-------- Source records

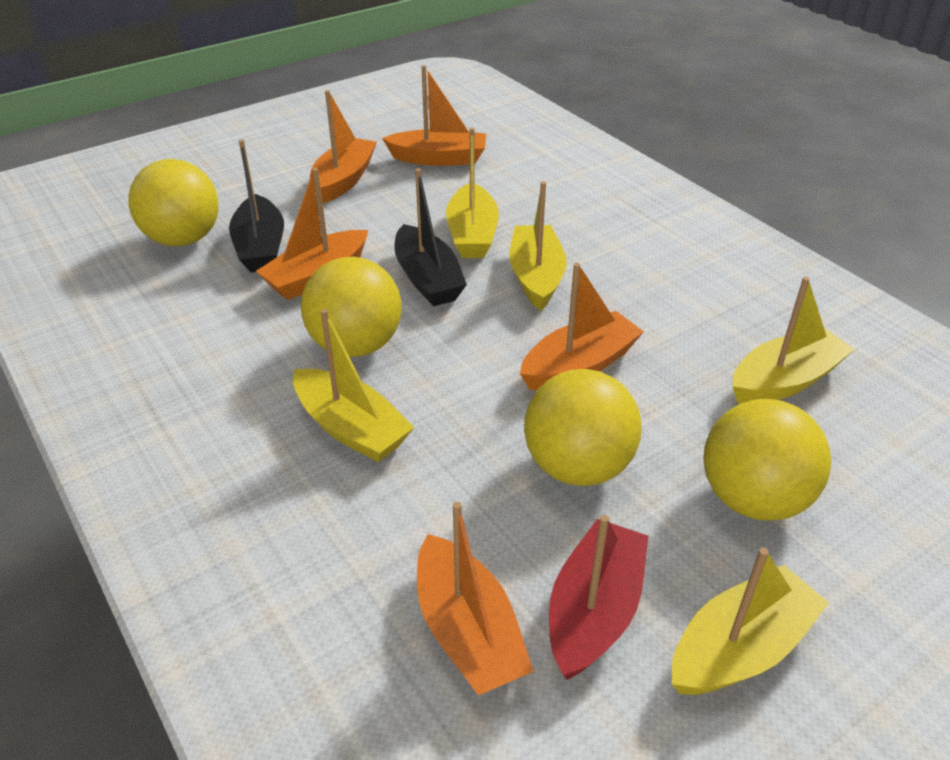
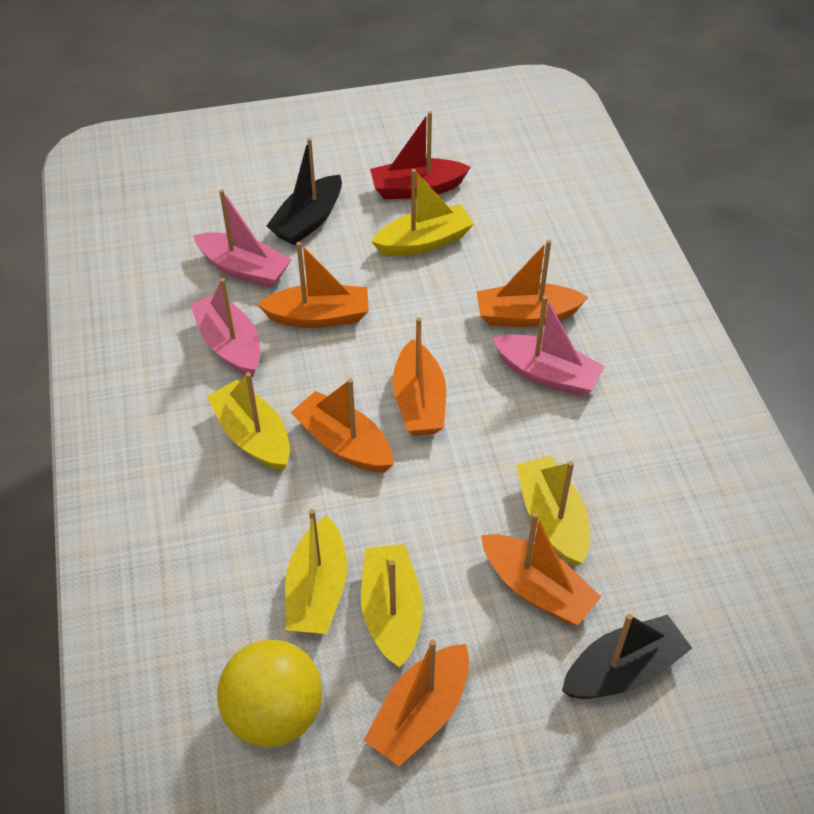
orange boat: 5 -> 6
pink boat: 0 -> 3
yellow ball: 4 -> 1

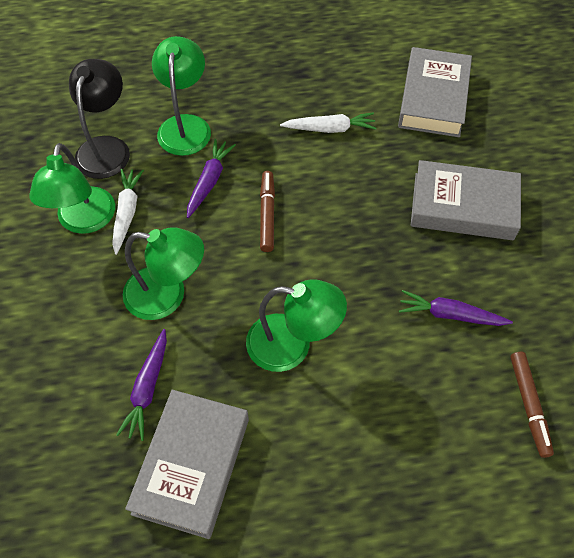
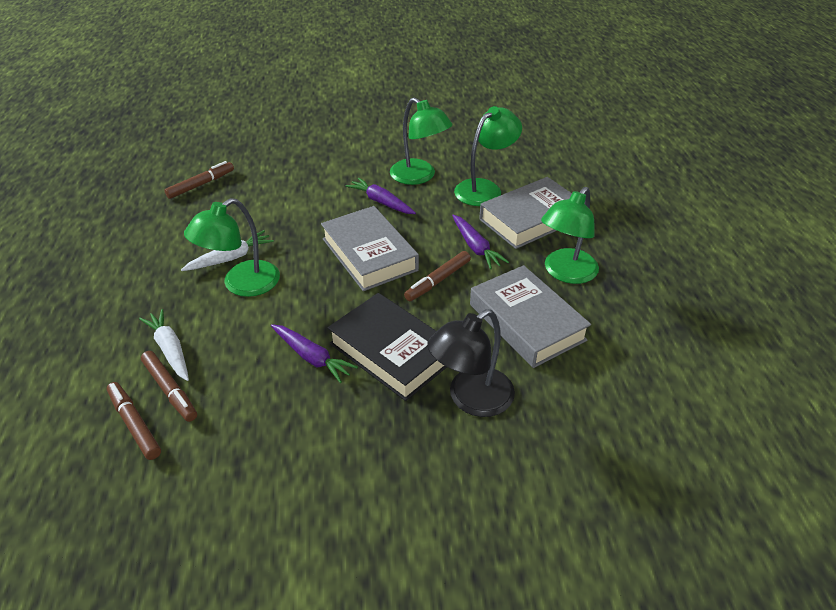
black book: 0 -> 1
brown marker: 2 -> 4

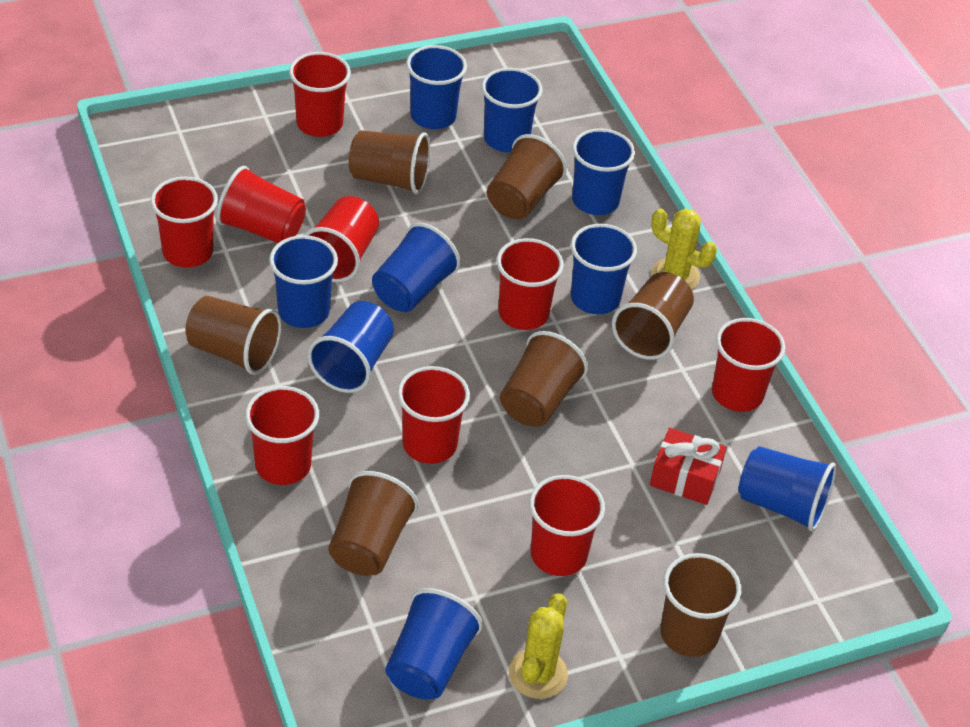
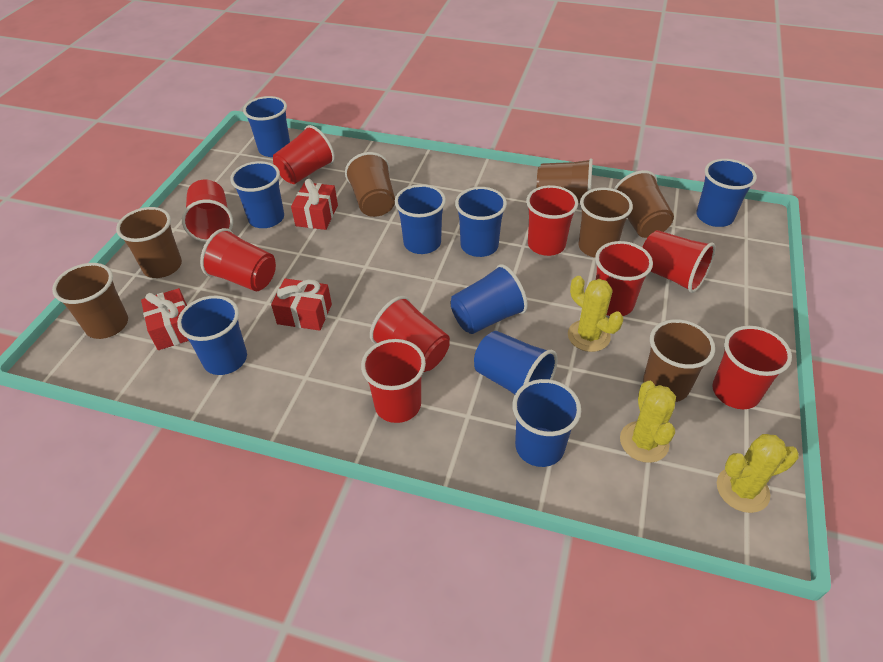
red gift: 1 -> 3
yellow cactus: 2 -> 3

----------------

> _Work order_:
Reproduce the lines from the line containing "pink boat: 0 -> 3" through the end of the records above, exactly and inclusively, omitting pictures.

> _Written solution_:
pink boat: 0 -> 3
yellow ball: 4 -> 1

black book: 0 -> 1
brown marker: 2 -> 4

red gift: 1 -> 3
yellow cactus: 2 -> 3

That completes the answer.